Provide again, from the entries below, every line from the one containing "camera: 45 degrees right, 0 degrees up" through the one containing "turquoise traffic cone [361,94,387,131]", exactly as written, and no other line.

**Provided data**
□ □ □ □
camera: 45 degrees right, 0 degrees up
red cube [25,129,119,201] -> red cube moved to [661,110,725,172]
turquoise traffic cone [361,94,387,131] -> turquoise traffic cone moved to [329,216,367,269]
□ □ □ □
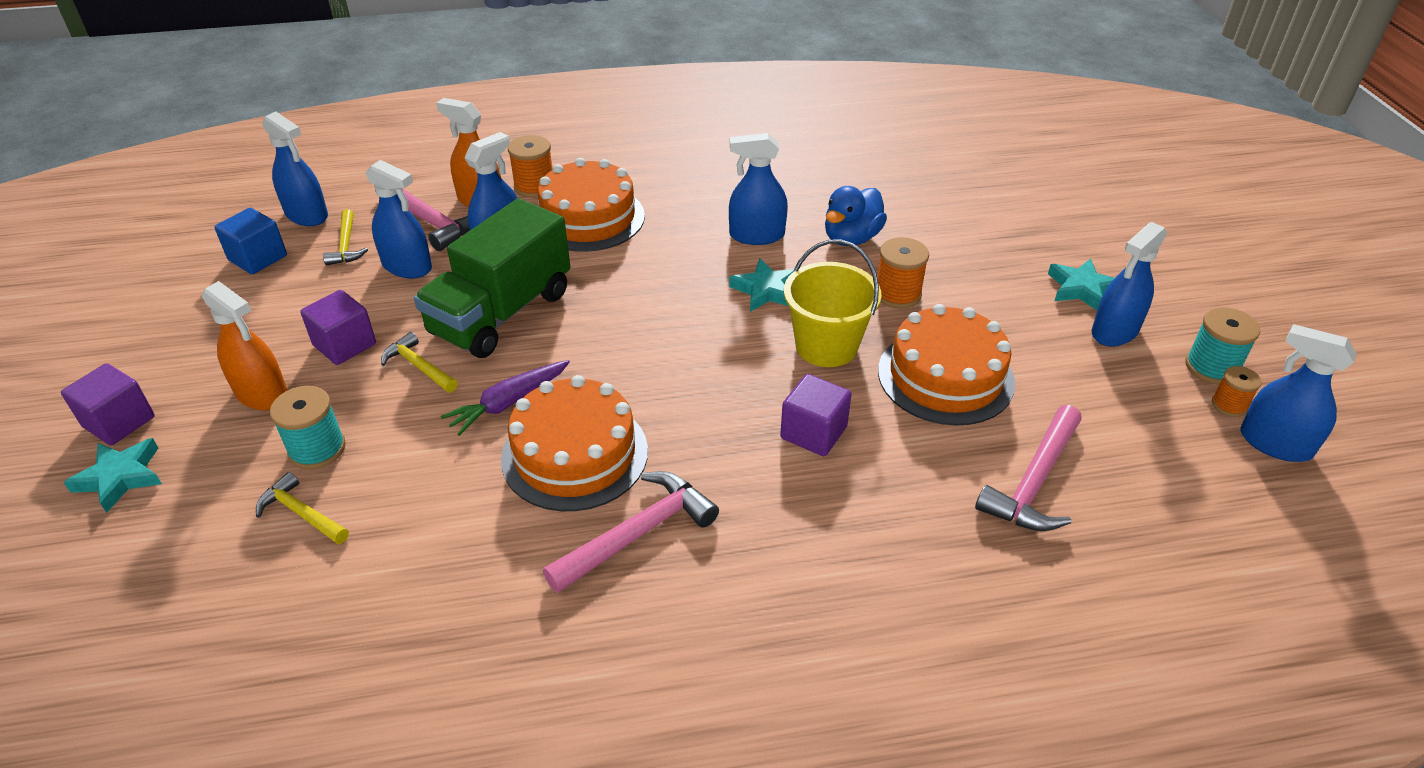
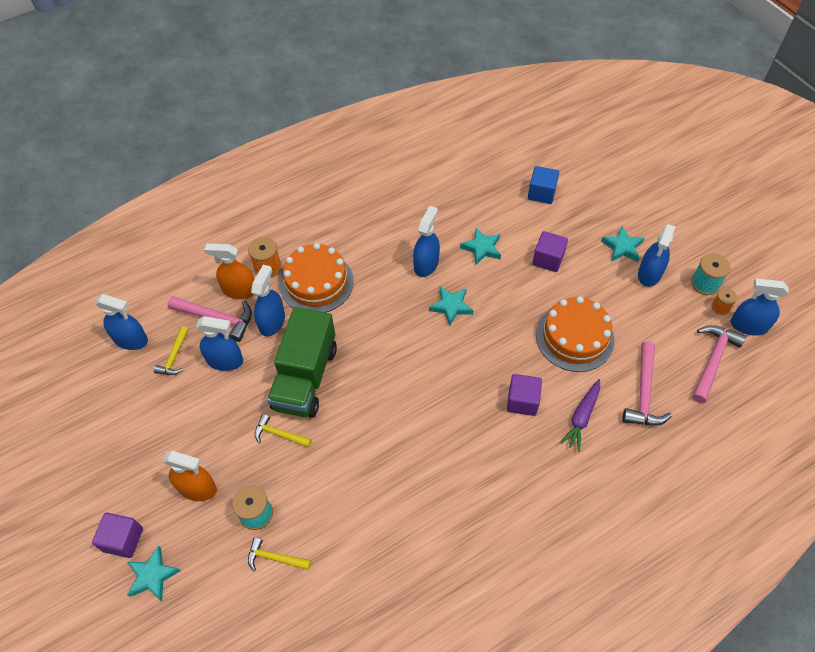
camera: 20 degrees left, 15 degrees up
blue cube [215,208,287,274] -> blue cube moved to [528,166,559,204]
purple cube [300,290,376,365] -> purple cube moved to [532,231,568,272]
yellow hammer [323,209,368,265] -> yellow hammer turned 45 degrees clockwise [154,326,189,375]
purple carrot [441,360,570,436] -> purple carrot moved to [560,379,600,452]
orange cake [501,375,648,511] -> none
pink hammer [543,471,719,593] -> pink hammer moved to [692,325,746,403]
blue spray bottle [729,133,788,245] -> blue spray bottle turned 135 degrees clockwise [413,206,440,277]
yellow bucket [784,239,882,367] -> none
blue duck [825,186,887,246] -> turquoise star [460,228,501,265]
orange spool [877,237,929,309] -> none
□ □ □ □
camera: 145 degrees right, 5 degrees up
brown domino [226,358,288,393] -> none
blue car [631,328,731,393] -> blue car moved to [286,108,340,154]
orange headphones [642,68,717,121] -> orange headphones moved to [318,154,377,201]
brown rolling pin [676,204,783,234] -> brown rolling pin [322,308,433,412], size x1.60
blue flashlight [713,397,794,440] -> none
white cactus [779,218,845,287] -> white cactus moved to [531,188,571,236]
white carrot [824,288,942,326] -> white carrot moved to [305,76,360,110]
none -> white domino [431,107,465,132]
□ □ □ □
**Exercise output**
camera: 45 degrees right, 0 degrees up
red cube [25,129,119,201] -> red cube moved to [661,110,725,172]
turquoise traffic cone [361,94,387,131] -> turquoise traffic cone moved to [329,216,367,269]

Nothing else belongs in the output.